> **Your goal**
If a line in the listing below has the string "white", copy it out.

> **Dataset entries**
*** Block opens ***

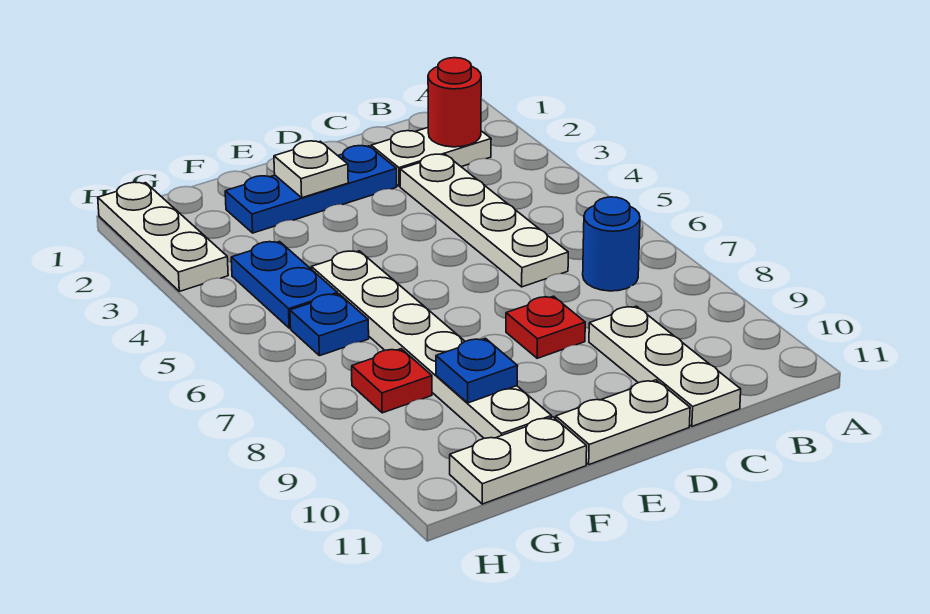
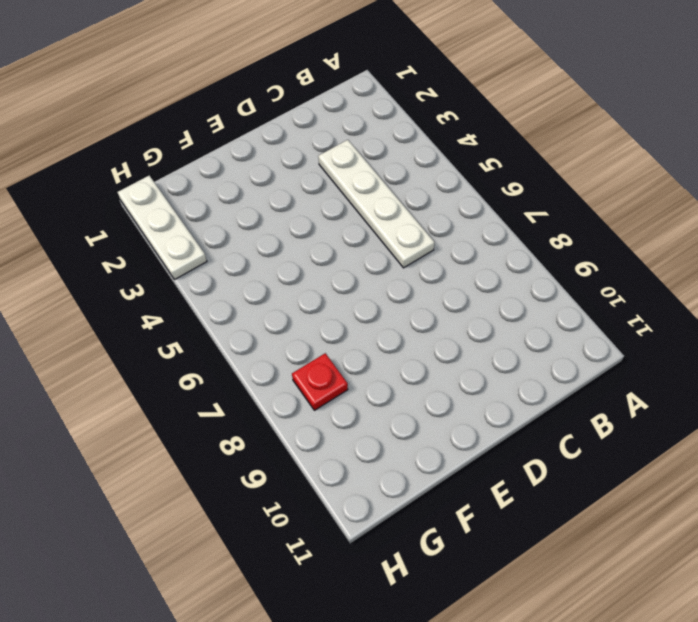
none -> white plate B2:C2 level 1
none -> blue round brick B7 level 1
none -> white plate C9:C11 level 1

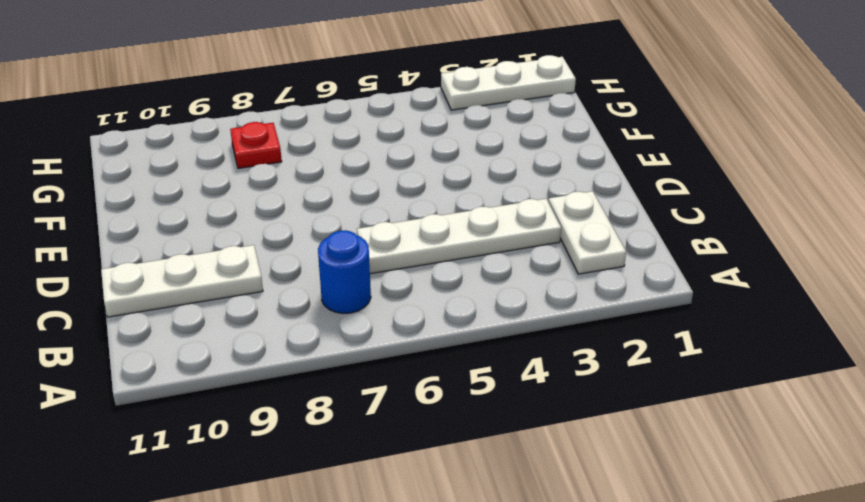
none -> blue plate D2:F2 level 1
none -> red plate D8 level 1
none -> white plate D11:E11 level 1

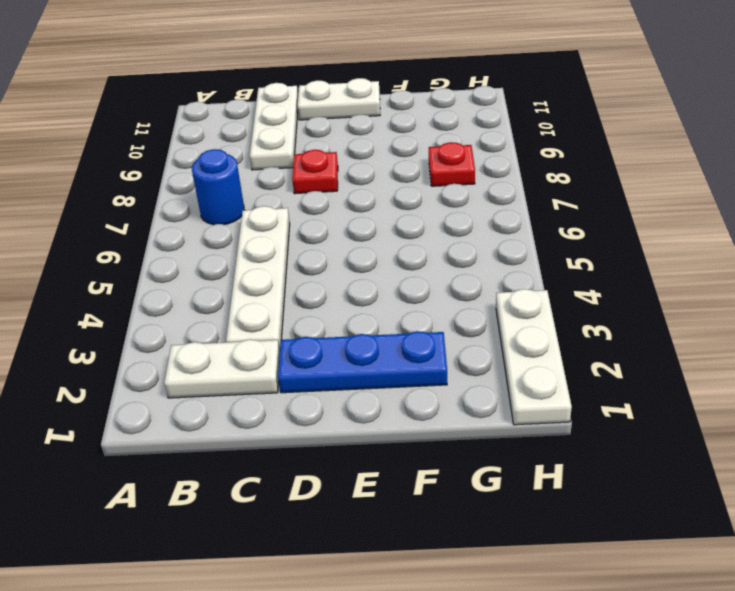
none -> white plate F5:F10 level 1
none -> white plate F11:G11 level 1
none -> blue plate G4:G5 level 1

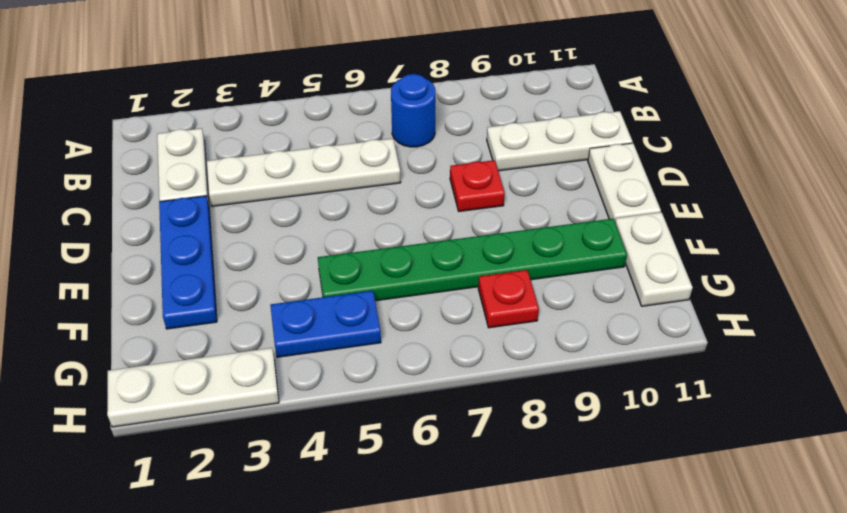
green plate F5:F10 level 1 -> white plate F5:F10 level 1
none -> blue plate G6 level 1
none -> red round brick B2 level 2
none -> white plate E2 level 2

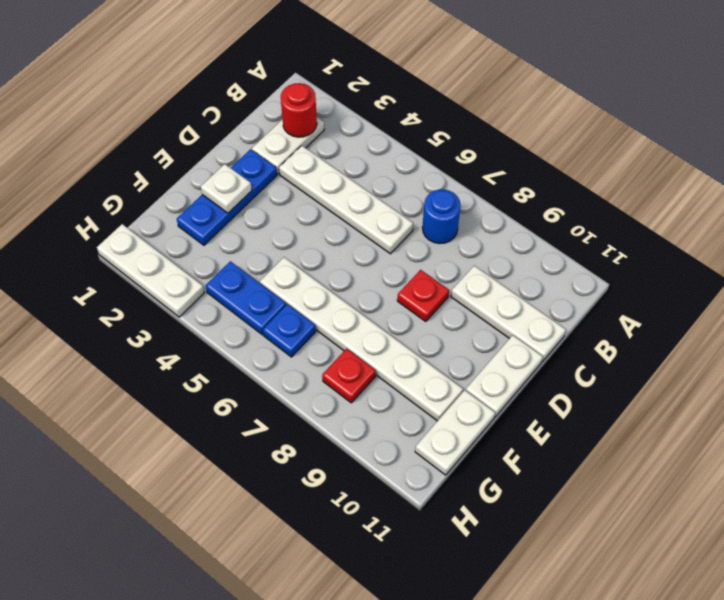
none -> blue plate F9 level 2

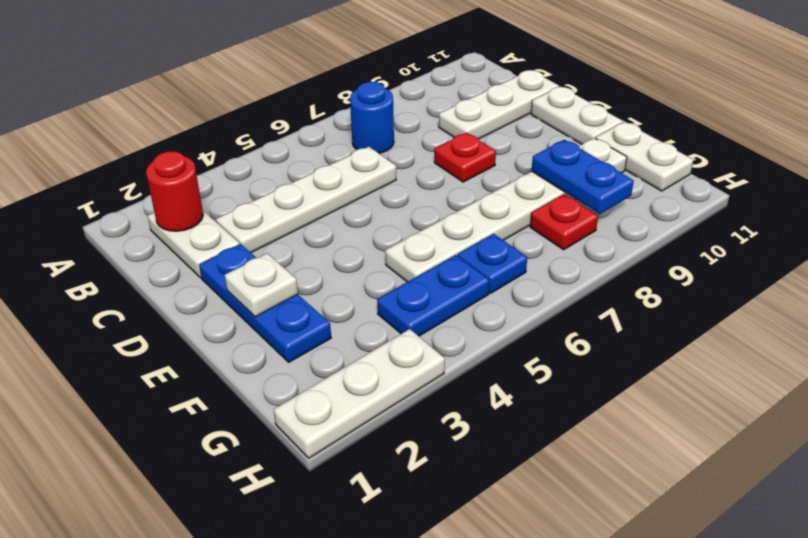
blue plate F9:G9 level 2 -> blue plate F9 level 2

*** Block closes ***

> **Task answer**
none -> white plate B2:C2 level 1
none -> white plate C9:C11 level 1
none -> white plate D11:E11 level 1
none -> white plate F5:F10 level 1
none -> white plate F11:G11 level 1
green plate F5:F10 level 1 -> white plate F5:F10 level 1
none -> white plate E2 level 2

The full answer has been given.